* **REQUIRED WORK**
Each line of the records below needs repeating exactly. Skip the pictures.

* **PROVIDED DATA**
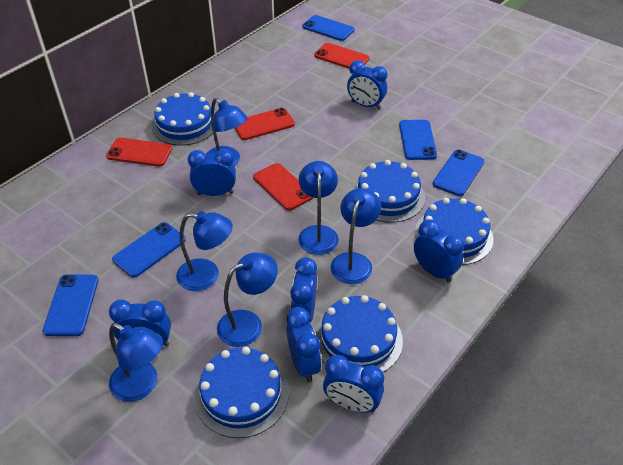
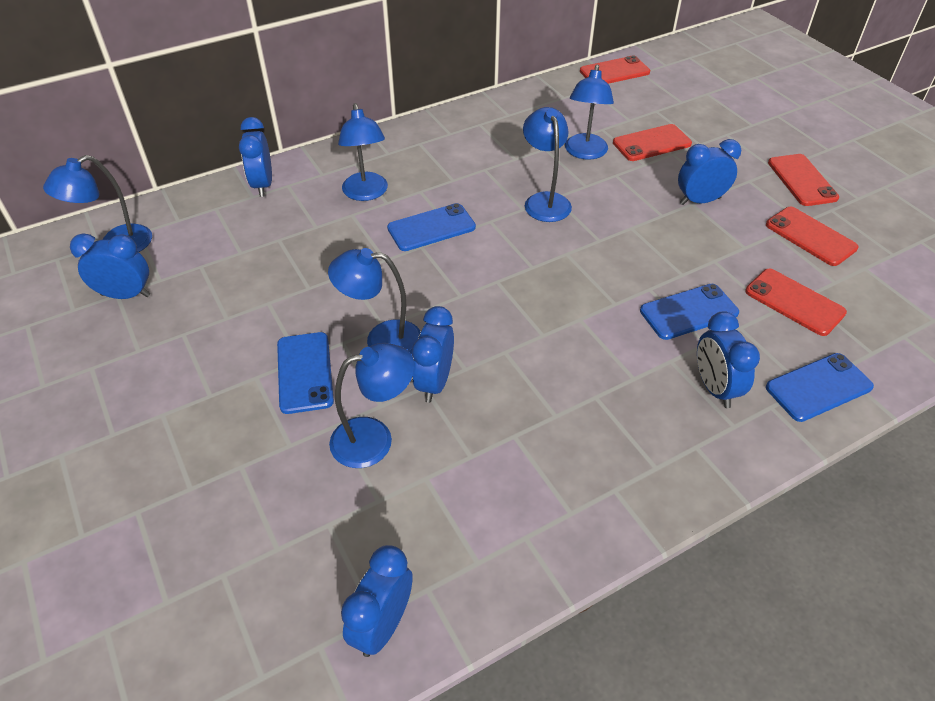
blue cake: 5 -> 0
blue clock: 7 -> 6
blue phone: 5 -> 4
red phone: 4 -> 5

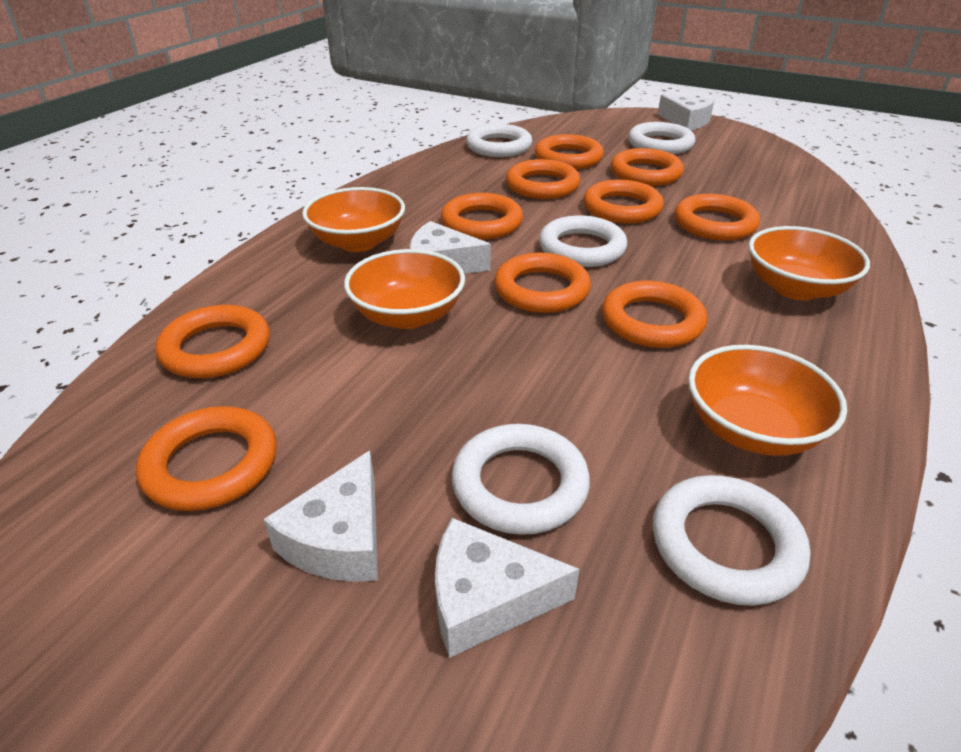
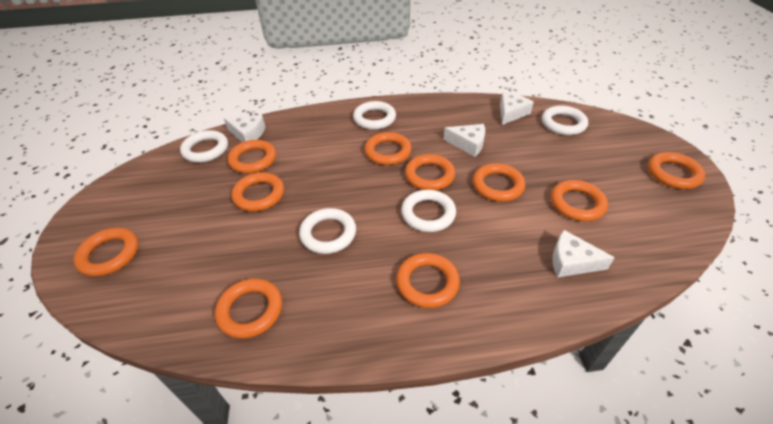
orange bowl: 4 -> 0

* **EXERCISE ANSWER**
blue cake: 5 -> 0
blue clock: 7 -> 6
blue phone: 5 -> 4
red phone: 4 -> 5

orange bowl: 4 -> 0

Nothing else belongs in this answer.